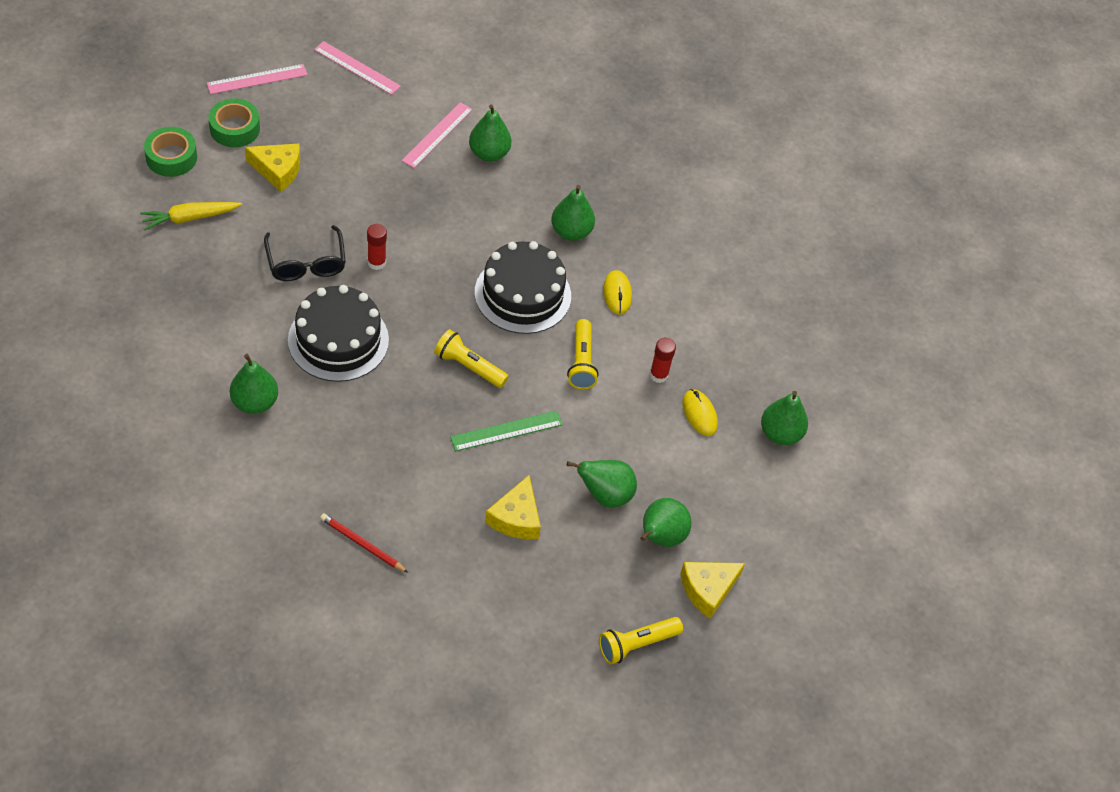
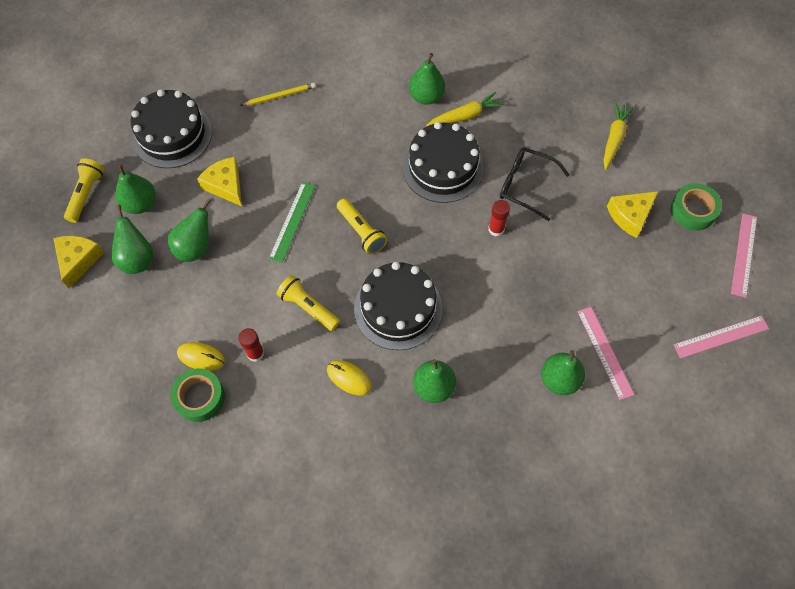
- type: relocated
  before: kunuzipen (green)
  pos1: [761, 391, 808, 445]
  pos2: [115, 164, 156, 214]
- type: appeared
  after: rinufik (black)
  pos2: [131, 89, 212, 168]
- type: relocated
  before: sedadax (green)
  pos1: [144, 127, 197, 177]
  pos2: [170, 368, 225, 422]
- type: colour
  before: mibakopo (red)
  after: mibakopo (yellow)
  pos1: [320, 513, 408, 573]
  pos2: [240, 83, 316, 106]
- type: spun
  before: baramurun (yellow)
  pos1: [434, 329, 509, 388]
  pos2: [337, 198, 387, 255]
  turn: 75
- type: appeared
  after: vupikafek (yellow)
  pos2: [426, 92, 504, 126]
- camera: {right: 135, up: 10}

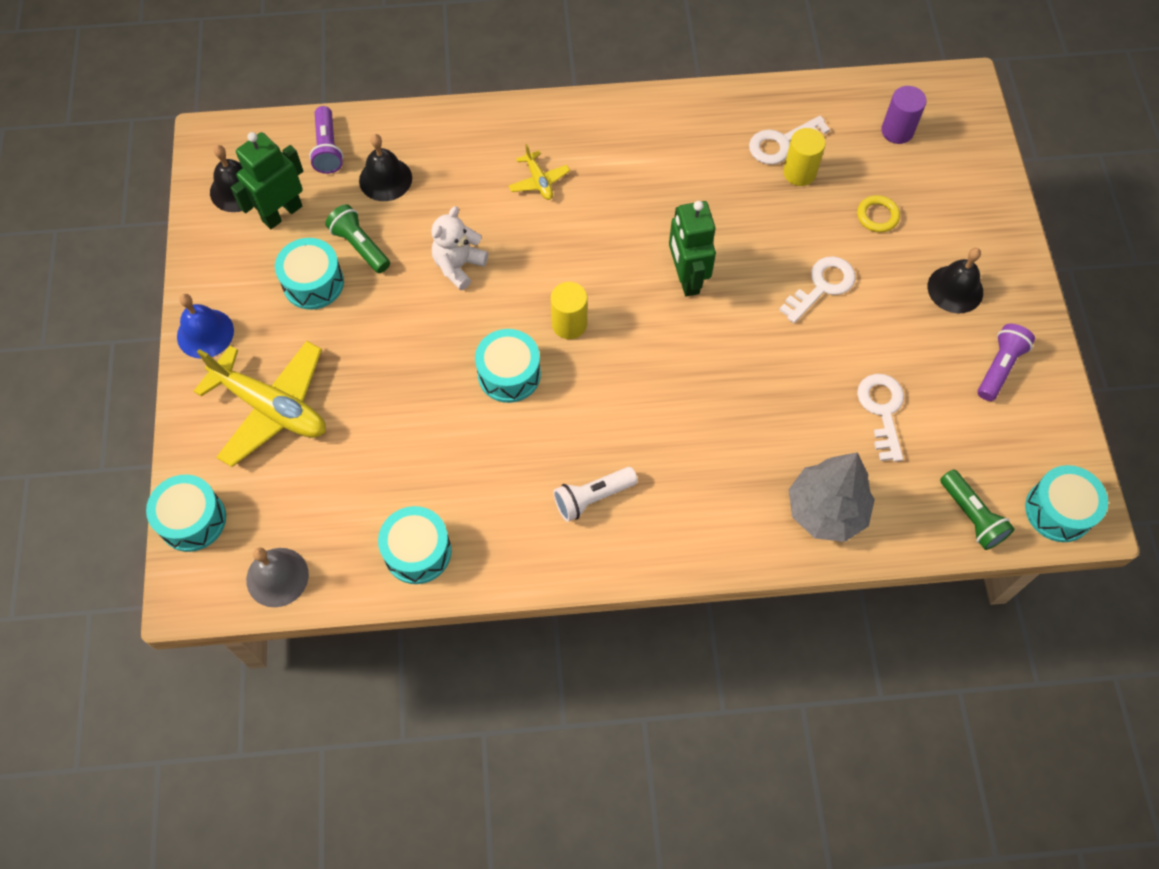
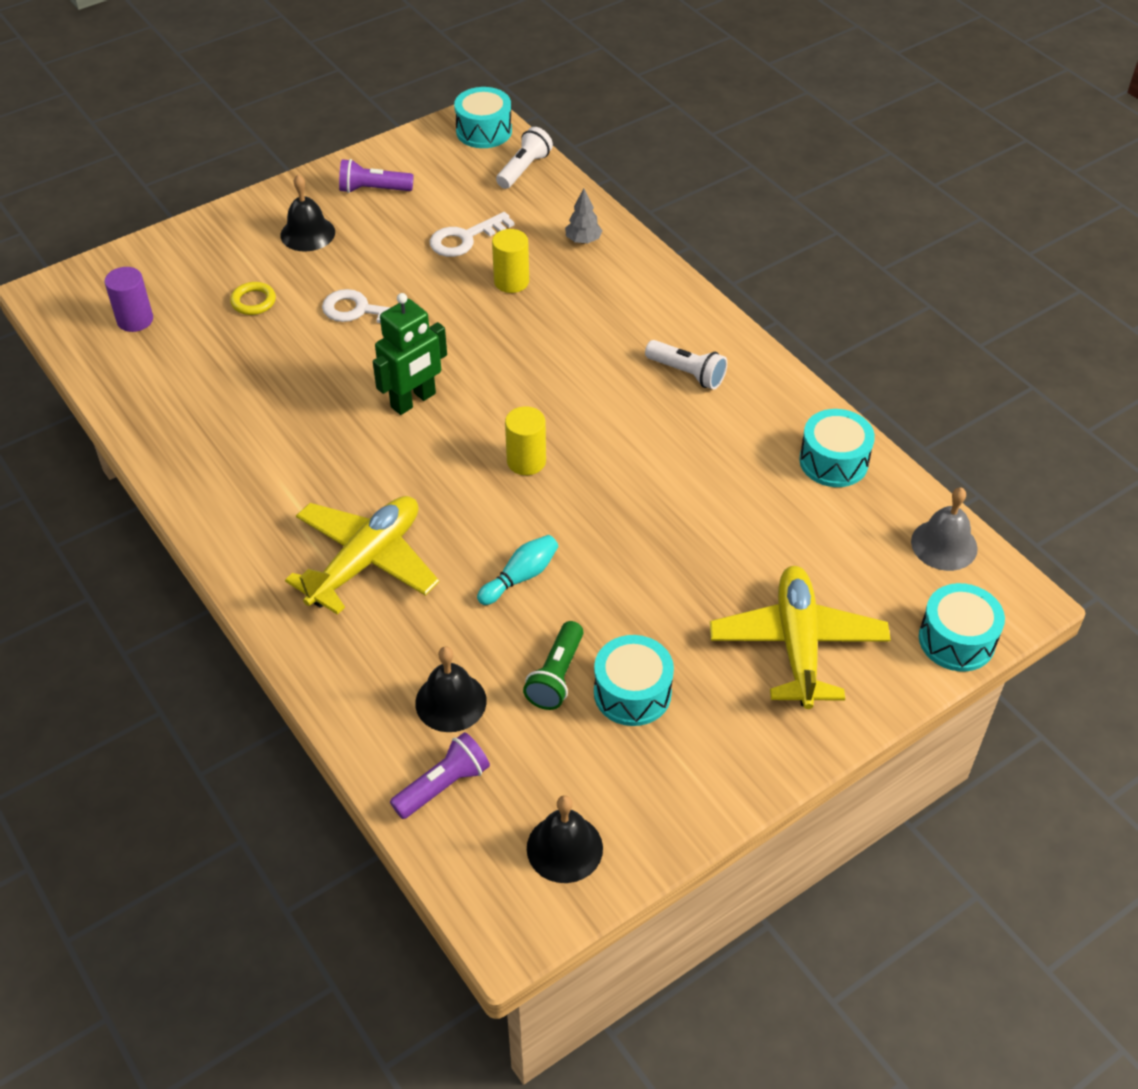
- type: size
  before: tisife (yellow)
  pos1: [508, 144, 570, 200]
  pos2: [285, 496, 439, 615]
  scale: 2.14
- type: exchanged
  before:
- - - - -
__What to work on__: All text in the material above must be written out exactly; the images are to be skipped.

__The completed task__:
- type: relocated
  before: kunuzipen (green)
  pos1: [761, 391, 808, 445]
  pos2: [115, 164, 156, 214]
- type: appeared
  after: rinufik (black)
  pos2: [131, 89, 212, 168]
- type: relocated
  before: sedadax (green)
  pos1: [144, 127, 197, 177]
  pos2: [170, 368, 225, 422]
- type: colour
  before: mibakopo (red)
  after: mibakopo (yellow)
  pos1: [320, 513, 408, 573]
  pos2: [240, 83, 316, 106]
- type: spun
  before: baramurun (yellow)
  pos1: [434, 329, 509, 388]
  pos2: [337, 198, 387, 255]
  turn: 75
- type: appeared
  after: vupikafek (yellow)
  pos2: [426, 92, 504, 126]
- camera: {right: 135, up: 10}

- type: size
  before: tisife (yellow)
  pos1: [508, 144, 570, 200]
  pos2: [285, 496, 439, 615]
  scale: 2.14
- type: exchanged
  before:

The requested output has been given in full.